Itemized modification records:
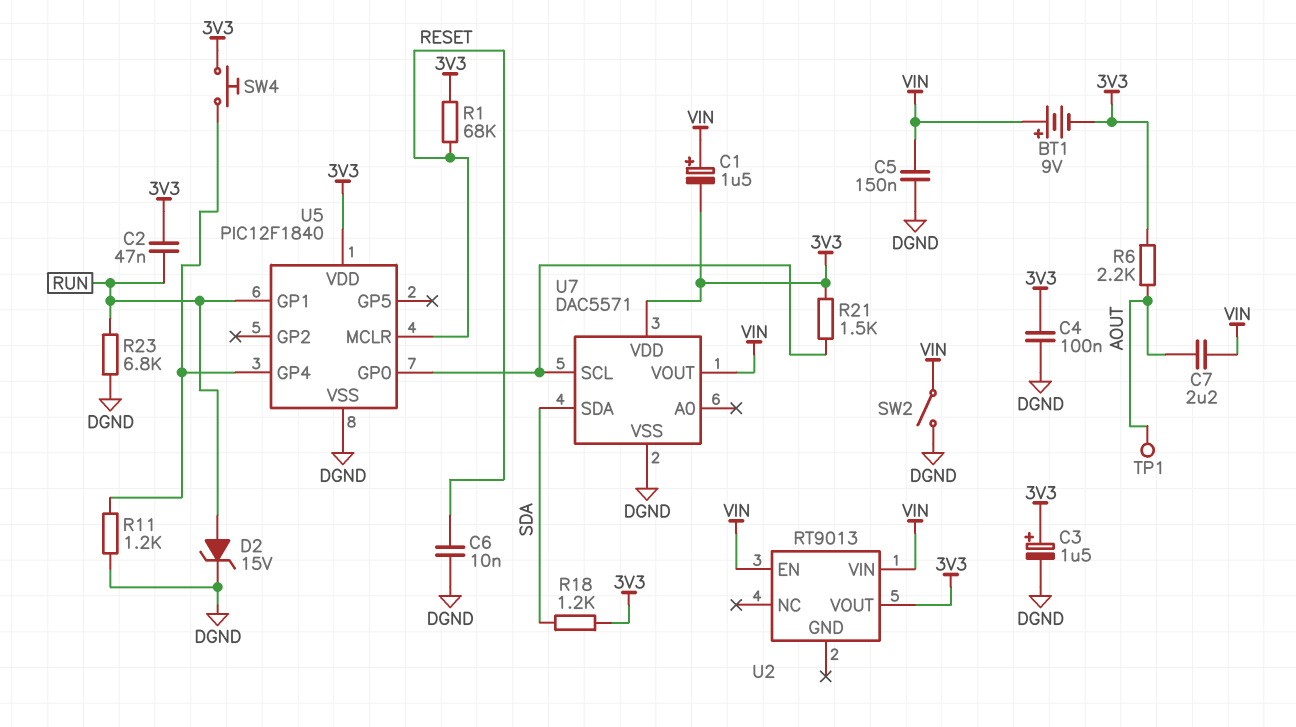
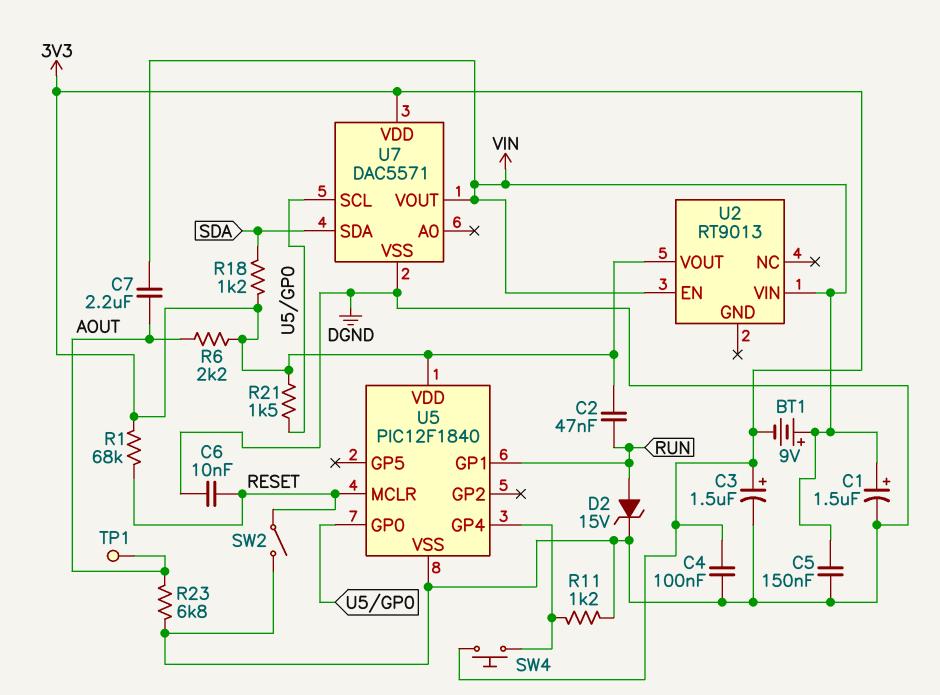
C1: 1.5uF (plus VIN, minus 3V3) -> 1.5uF (plus VIN, minus DGND)
R23: 6.8k (DGND, RUN) -> 6.8k (AOUT, DGND)
SW2: switch (DGND, VIN) -> switch (DGND, RESET)

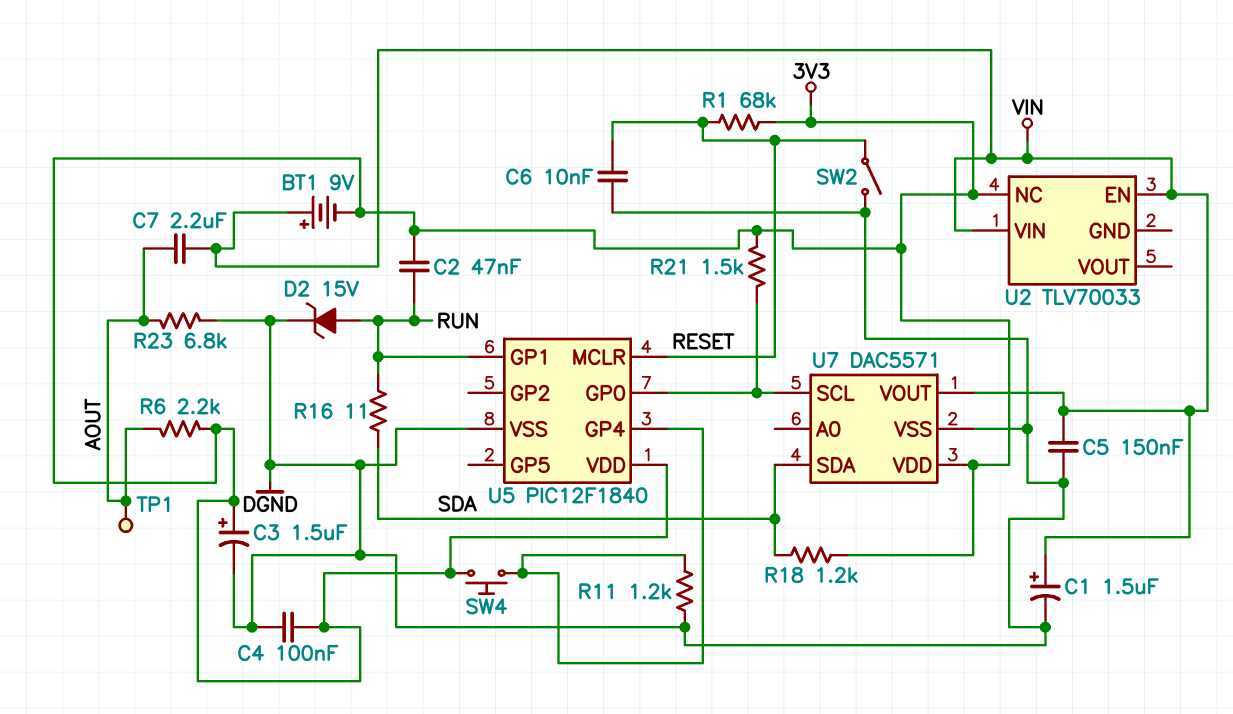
R16: none -> 11 (RUN, SDA)
U2: RT9013 -> TLV70033
U2 pin NC: none -> 3V3
U2 pin VOUT: 3V3 -> none

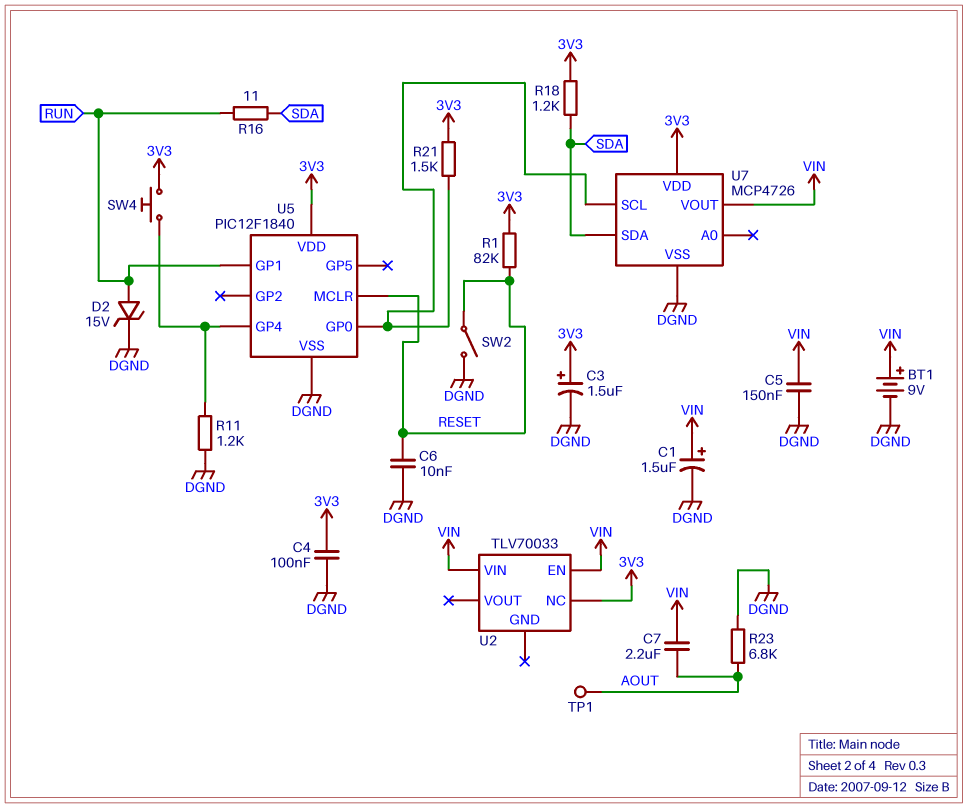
BT1: 9V (plus VIN, minus 3V3) -> 9V (plus VIN, minus DGND)
C2: 47nF (3V3, RUN) -> none
R1: 68k (3V3, RESET) -> 82k (3V3, RESET)
R6: 2.2k (3V3, AOUT) -> none
U7: DAC5571 -> MCP4726

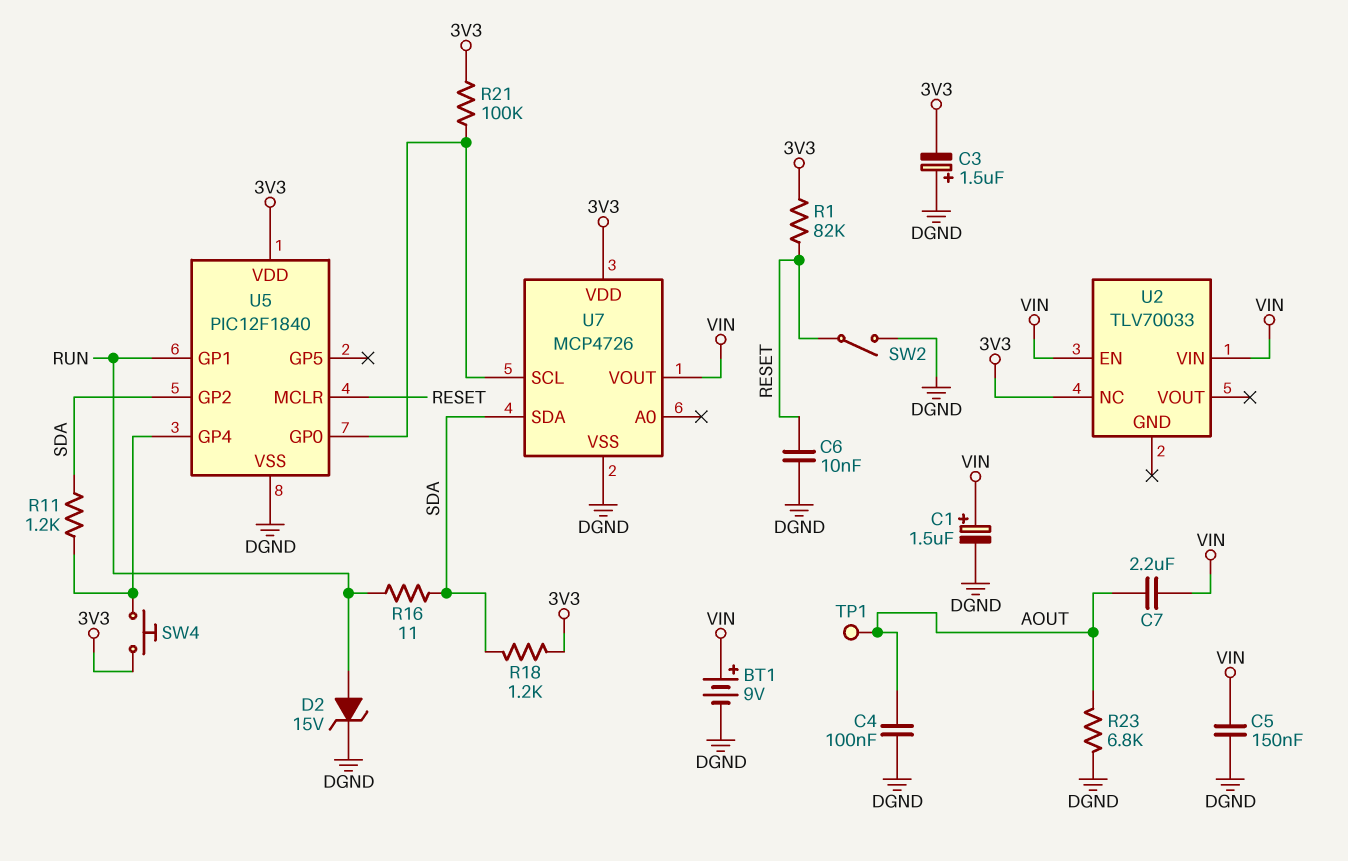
C3: 1.5uF (plus 3V3, minus DGND) -> 1.5uF (plus DGND, minus 3V3)
C4: 100nF (3V3, DGND) -> 100nF (AOUT, DGND)
R11: 1.2k (DGND, U5/GP4) -> 1.2k (SDA, U5/GP4)
R21: 1.5k (3V3, U5/GP0) -> 100k (3V3, U5/GP0)
U5 pin GP2: none -> SDA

WORK ORDER | Only one span of lines is wanted: the line with "C4: 100nF (3V3, DGND) -> 100nF (AOUT, DGND)" and every line after it to the end of the entries, output exactly.

WRITTEN RESPONSE |
C4: 100nF (3V3, DGND) -> 100nF (AOUT, DGND)
R11: 1.2k (DGND, U5/GP4) -> 1.2k (SDA, U5/GP4)
R21: 1.5k (3V3, U5/GP0) -> 100k (3V3, U5/GP0)
U5 pin GP2: none -> SDA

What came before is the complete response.